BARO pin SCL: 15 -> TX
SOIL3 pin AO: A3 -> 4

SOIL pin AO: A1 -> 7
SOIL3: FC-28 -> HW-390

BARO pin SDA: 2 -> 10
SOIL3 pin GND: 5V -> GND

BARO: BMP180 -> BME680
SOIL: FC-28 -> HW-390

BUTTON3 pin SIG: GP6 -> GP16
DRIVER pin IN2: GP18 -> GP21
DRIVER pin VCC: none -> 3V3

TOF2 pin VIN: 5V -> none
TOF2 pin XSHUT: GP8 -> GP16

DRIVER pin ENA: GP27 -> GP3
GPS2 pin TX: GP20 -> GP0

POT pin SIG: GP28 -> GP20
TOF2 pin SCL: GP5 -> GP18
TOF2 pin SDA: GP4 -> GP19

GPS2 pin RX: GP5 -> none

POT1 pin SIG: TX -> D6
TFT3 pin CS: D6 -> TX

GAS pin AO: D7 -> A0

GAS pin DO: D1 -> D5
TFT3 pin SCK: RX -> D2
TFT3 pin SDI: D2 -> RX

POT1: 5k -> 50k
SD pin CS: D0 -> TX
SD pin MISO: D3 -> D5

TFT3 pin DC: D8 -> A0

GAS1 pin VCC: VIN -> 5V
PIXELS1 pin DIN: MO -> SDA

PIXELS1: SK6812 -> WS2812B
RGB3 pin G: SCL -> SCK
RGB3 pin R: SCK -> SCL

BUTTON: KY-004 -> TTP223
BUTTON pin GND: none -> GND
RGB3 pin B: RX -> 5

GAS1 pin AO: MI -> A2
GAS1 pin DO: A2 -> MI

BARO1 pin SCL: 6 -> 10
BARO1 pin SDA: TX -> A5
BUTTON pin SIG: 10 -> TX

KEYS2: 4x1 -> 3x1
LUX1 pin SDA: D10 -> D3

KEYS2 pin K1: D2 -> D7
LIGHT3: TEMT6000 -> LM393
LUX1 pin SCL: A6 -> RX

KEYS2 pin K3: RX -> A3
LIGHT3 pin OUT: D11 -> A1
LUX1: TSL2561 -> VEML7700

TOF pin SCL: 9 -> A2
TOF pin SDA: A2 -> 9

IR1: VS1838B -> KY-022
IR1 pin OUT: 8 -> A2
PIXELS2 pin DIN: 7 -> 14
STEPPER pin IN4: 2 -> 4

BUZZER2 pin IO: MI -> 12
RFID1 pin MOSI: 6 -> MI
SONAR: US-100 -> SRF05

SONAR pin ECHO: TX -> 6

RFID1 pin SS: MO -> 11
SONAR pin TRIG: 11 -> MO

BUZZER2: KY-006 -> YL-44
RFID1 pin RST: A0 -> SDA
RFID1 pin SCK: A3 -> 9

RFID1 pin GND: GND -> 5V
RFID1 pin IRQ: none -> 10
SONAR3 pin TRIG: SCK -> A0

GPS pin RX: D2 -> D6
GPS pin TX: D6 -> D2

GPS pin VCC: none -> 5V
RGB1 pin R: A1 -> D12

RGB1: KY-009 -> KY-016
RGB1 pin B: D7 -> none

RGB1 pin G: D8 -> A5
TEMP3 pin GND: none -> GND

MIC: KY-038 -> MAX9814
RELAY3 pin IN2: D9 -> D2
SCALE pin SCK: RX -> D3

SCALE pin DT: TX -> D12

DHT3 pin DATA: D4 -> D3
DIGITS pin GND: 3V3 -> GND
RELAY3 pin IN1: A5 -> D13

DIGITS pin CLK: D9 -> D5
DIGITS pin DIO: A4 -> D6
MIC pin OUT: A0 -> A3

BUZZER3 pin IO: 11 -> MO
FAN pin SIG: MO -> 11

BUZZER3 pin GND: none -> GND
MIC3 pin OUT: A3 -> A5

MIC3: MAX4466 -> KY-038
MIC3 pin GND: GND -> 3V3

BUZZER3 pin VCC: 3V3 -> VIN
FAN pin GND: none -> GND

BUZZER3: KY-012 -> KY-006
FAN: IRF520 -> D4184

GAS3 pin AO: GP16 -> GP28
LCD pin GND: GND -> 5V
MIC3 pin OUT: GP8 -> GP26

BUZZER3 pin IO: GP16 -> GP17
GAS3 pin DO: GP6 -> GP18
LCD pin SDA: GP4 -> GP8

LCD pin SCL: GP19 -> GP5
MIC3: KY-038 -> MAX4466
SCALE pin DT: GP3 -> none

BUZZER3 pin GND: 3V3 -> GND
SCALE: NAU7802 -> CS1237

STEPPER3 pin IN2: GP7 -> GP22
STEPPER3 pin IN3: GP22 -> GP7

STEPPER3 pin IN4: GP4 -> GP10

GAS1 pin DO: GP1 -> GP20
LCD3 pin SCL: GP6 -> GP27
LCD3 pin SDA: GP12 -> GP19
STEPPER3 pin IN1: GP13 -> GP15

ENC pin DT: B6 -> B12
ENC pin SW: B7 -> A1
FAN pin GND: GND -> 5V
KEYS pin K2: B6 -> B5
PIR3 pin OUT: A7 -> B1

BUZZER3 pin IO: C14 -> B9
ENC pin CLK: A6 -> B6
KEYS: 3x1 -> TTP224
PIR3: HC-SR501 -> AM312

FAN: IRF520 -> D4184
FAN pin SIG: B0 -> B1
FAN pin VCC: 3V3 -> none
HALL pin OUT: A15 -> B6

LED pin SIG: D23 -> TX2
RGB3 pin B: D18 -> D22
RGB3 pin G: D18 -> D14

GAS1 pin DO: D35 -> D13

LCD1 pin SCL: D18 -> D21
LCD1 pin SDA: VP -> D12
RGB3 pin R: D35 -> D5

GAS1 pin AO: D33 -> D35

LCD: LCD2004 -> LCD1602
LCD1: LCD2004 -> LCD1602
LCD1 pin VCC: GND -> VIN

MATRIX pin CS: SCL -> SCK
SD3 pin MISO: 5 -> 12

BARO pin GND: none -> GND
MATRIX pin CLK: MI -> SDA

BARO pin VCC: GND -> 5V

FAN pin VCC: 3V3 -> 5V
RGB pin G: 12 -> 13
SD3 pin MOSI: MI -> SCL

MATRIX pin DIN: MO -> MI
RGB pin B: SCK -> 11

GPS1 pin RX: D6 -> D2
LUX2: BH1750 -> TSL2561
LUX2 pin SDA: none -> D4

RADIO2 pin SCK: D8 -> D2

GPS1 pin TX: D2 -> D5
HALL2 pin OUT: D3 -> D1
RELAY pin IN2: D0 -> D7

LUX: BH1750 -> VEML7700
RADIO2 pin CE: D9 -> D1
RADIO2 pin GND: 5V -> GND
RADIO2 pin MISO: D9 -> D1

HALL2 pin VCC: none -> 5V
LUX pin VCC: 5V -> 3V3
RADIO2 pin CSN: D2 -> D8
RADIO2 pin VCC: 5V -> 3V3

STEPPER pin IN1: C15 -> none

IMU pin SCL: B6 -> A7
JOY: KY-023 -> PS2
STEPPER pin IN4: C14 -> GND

Task to carry out
Go through the entries and repeat each one exactly.

Written reply
BARO pin SCL: 15 -> TX
SOIL3 pin AO: A3 -> 4

SOIL pin AO: A1 -> 7
SOIL3: FC-28 -> HW-390

BARO pin SDA: 2 -> 10
SOIL3 pin GND: 5V -> GND

BARO: BMP180 -> BME680
SOIL: FC-28 -> HW-390

BUTTON3 pin SIG: GP6 -> GP16
DRIVER pin IN2: GP18 -> GP21
DRIVER pin VCC: none -> 3V3

TOF2 pin VIN: 5V -> none
TOF2 pin XSHUT: GP8 -> GP16

DRIVER pin ENA: GP27 -> GP3
GPS2 pin TX: GP20 -> GP0

POT pin SIG: GP28 -> GP20
TOF2 pin SCL: GP5 -> GP18
TOF2 pin SDA: GP4 -> GP19

GPS2 pin RX: GP5 -> none

POT1 pin SIG: TX -> D6
TFT3 pin CS: D6 -> TX

GAS pin AO: D7 -> A0

GAS pin DO: D1 -> D5
TFT3 pin SCK: RX -> D2
TFT3 pin SDI: D2 -> RX

POT1: 5k -> 50k
SD pin CS: D0 -> TX
SD pin MISO: D3 -> D5

TFT3 pin DC: D8 -> A0

GAS1 pin VCC: VIN -> 5V
PIXELS1 pin DIN: MO -> SDA

PIXELS1: SK6812 -> WS2812B
RGB3 pin G: SCL -> SCK
RGB3 pin R: SCK -> SCL

BUTTON: KY-004 -> TTP223
BUTTON pin GND: none -> GND
RGB3 pin B: RX -> 5

GAS1 pin AO: MI -> A2
GAS1 pin DO: A2 -> MI

BARO1 pin SCL: 6 -> 10
BARO1 pin SDA: TX -> A5
BUTTON pin SIG: 10 -> TX

KEYS2: 4x1 -> 3x1
LUX1 pin SDA: D10 -> D3

KEYS2 pin K1: D2 -> D7
LIGHT3: TEMT6000 -> LM393
LUX1 pin SCL: A6 -> RX

KEYS2 pin K3: RX -> A3
LIGHT3 pin OUT: D11 -> A1
LUX1: TSL2561 -> VEML7700

TOF pin SCL: 9 -> A2
TOF pin SDA: A2 -> 9

IR1: VS1838B -> KY-022
IR1 pin OUT: 8 -> A2
PIXELS2 pin DIN: 7 -> 14
STEPPER pin IN4: 2 -> 4

BUZZER2 pin IO: MI -> 12
RFID1 pin MOSI: 6 -> MI
SONAR: US-100 -> SRF05

SONAR pin ECHO: TX -> 6

RFID1 pin SS: MO -> 11
SONAR pin TRIG: 11 -> MO

BUZZER2: KY-006 -> YL-44
RFID1 pin RST: A0 -> SDA
RFID1 pin SCK: A3 -> 9

RFID1 pin GND: GND -> 5V
RFID1 pin IRQ: none -> 10
SONAR3 pin TRIG: SCK -> A0

GPS pin RX: D2 -> D6
GPS pin TX: D6 -> D2

GPS pin VCC: none -> 5V
RGB1 pin R: A1 -> D12

RGB1: KY-009 -> KY-016
RGB1 pin B: D7 -> none

RGB1 pin G: D8 -> A5
TEMP3 pin GND: none -> GND

MIC: KY-038 -> MAX9814
RELAY3 pin IN2: D9 -> D2
SCALE pin SCK: RX -> D3

SCALE pin DT: TX -> D12

DHT3 pin DATA: D4 -> D3
DIGITS pin GND: 3V3 -> GND
RELAY3 pin IN1: A5 -> D13

DIGITS pin CLK: D9 -> D5
DIGITS pin DIO: A4 -> D6
MIC pin OUT: A0 -> A3

BUZZER3 pin IO: 11 -> MO
FAN pin SIG: MO -> 11

BUZZER3 pin GND: none -> GND
MIC3 pin OUT: A3 -> A5

MIC3: MAX4466 -> KY-038
MIC3 pin GND: GND -> 3V3

BUZZER3 pin VCC: 3V3 -> VIN
FAN pin GND: none -> GND

BUZZER3: KY-012 -> KY-006
FAN: IRF520 -> D4184

GAS3 pin AO: GP16 -> GP28
LCD pin GND: GND -> 5V
MIC3 pin OUT: GP8 -> GP26

BUZZER3 pin IO: GP16 -> GP17
GAS3 pin DO: GP6 -> GP18
LCD pin SDA: GP4 -> GP8

LCD pin SCL: GP19 -> GP5
MIC3: KY-038 -> MAX4466
SCALE pin DT: GP3 -> none

BUZZER3 pin GND: 3V3 -> GND
SCALE: NAU7802 -> CS1237

STEPPER3 pin IN2: GP7 -> GP22
STEPPER3 pin IN3: GP22 -> GP7

STEPPER3 pin IN4: GP4 -> GP10

GAS1 pin DO: GP1 -> GP20
LCD3 pin SCL: GP6 -> GP27
LCD3 pin SDA: GP12 -> GP19
STEPPER3 pin IN1: GP13 -> GP15

ENC pin DT: B6 -> B12
ENC pin SW: B7 -> A1
FAN pin GND: GND -> 5V
KEYS pin K2: B6 -> B5
PIR3 pin OUT: A7 -> B1

BUZZER3 pin IO: C14 -> B9
ENC pin CLK: A6 -> B6
KEYS: 3x1 -> TTP224
PIR3: HC-SR501 -> AM312

FAN: IRF520 -> D4184
FAN pin SIG: B0 -> B1
FAN pin VCC: 3V3 -> none
HALL pin OUT: A15 -> B6

LED pin SIG: D23 -> TX2
RGB3 pin B: D18 -> D22
RGB3 pin G: D18 -> D14

GAS1 pin DO: D35 -> D13

LCD1 pin SCL: D18 -> D21
LCD1 pin SDA: VP -> D12
RGB3 pin R: D35 -> D5

GAS1 pin AO: D33 -> D35

LCD: LCD2004 -> LCD1602
LCD1: LCD2004 -> LCD1602
LCD1 pin VCC: GND -> VIN

MATRIX pin CS: SCL -> SCK
SD3 pin MISO: 5 -> 12

BARO pin GND: none -> GND
MATRIX pin CLK: MI -> SDA

BARO pin VCC: GND -> 5V

FAN pin VCC: 3V3 -> 5V
RGB pin G: 12 -> 13
SD3 pin MOSI: MI -> SCL

MATRIX pin DIN: MO -> MI
RGB pin B: SCK -> 11

GPS1 pin RX: D6 -> D2
LUX2: BH1750 -> TSL2561
LUX2 pin SDA: none -> D4

RADIO2 pin SCK: D8 -> D2

GPS1 pin TX: D2 -> D5
HALL2 pin OUT: D3 -> D1
RELAY pin IN2: D0 -> D7

LUX: BH1750 -> VEML7700
RADIO2 pin CE: D9 -> D1
RADIO2 pin GND: 5V -> GND
RADIO2 pin MISO: D9 -> D1

HALL2 pin VCC: none -> 5V
LUX pin VCC: 5V -> 3V3
RADIO2 pin CSN: D2 -> D8
RADIO2 pin VCC: 5V -> 3V3

STEPPER pin IN1: C15 -> none

IMU pin SCL: B6 -> A7
JOY: KY-023 -> PS2
STEPPER pin IN4: C14 -> GND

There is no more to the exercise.